In the listing below, locate the line with "Console 7: [345,261,545,332]" and the line with "Salon SSD: [408,455,444,481]", then output both and everything between them exactly, minus any pictures.

▸ **Provided data**:
—————

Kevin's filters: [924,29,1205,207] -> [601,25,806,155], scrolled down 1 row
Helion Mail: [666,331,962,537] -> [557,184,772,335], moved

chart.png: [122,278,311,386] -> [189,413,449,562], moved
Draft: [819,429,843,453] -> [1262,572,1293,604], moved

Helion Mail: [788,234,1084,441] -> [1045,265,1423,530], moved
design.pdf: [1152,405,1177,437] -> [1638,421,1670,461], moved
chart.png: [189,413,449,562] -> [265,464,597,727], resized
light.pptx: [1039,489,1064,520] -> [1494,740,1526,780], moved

—————

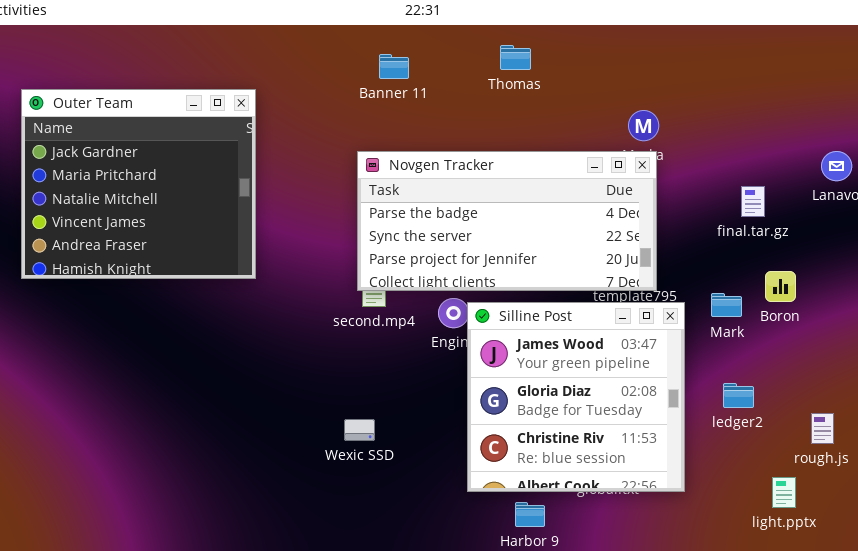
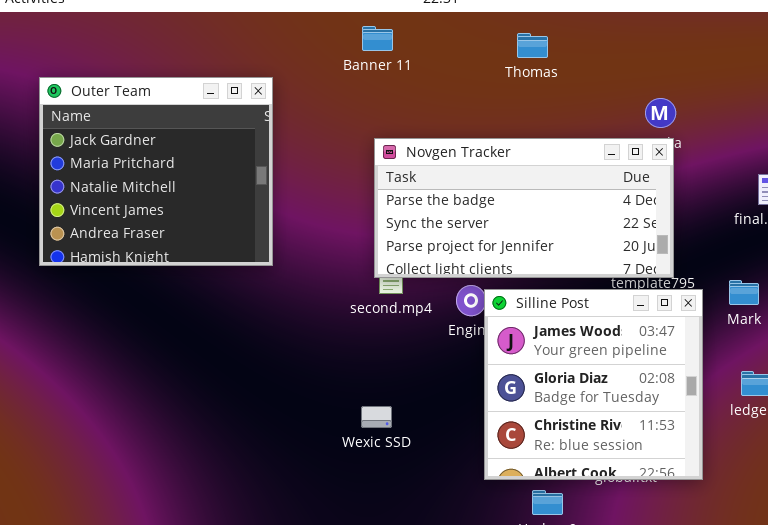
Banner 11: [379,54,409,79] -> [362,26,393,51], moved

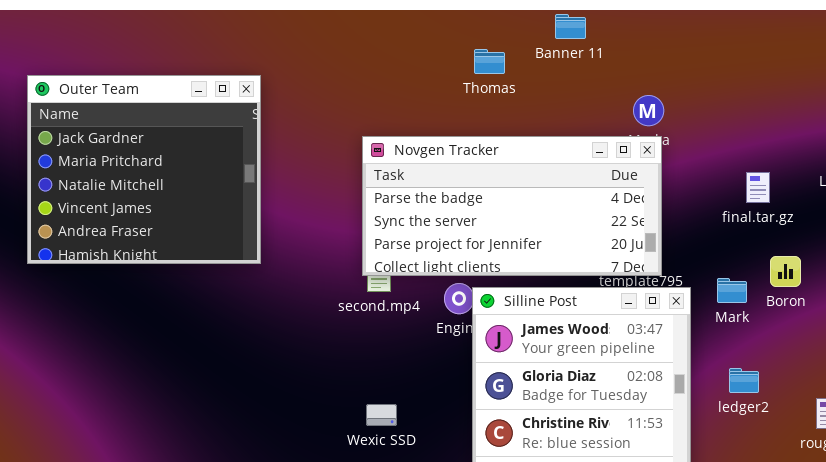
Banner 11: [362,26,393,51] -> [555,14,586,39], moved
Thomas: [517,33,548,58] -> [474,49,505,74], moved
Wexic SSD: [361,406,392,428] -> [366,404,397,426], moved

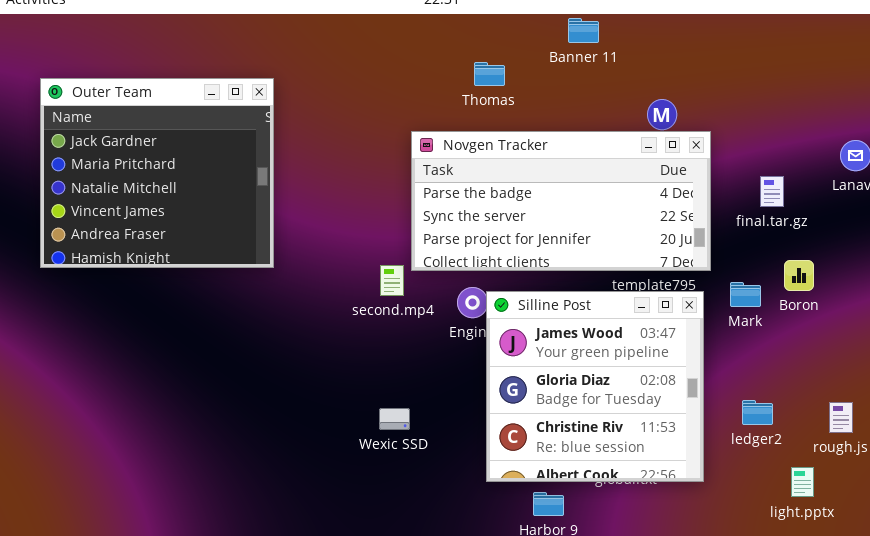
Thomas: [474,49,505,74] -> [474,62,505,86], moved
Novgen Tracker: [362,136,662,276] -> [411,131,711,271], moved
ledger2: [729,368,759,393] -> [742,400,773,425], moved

—————

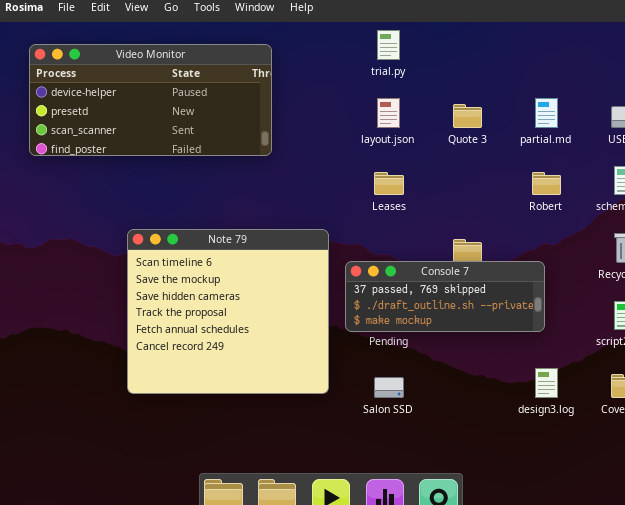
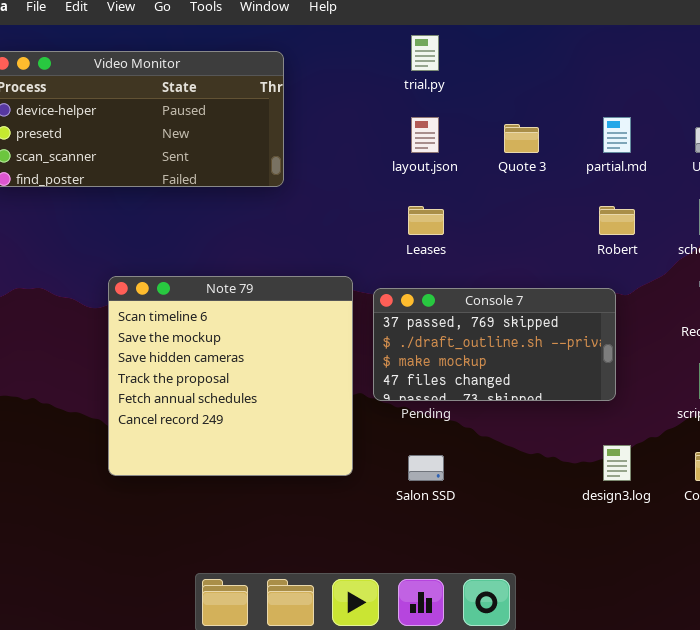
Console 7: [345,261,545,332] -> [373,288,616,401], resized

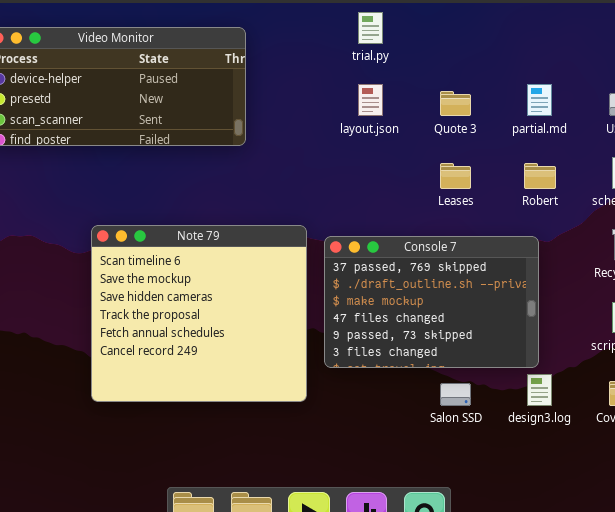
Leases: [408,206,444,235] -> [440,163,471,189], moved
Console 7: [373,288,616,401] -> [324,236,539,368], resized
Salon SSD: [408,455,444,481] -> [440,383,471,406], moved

—————

▸ **Task output**:
Console 7: [345,261,545,332] -> [373,288,616,401], resized

Leases: [408,206,444,235] -> [440,163,471,189], moved
Console 7: [373,288,616,401] -> [324,236,539,368], resized
Salon SSD: [408,455,444,481] -> [440,383,471,406], moved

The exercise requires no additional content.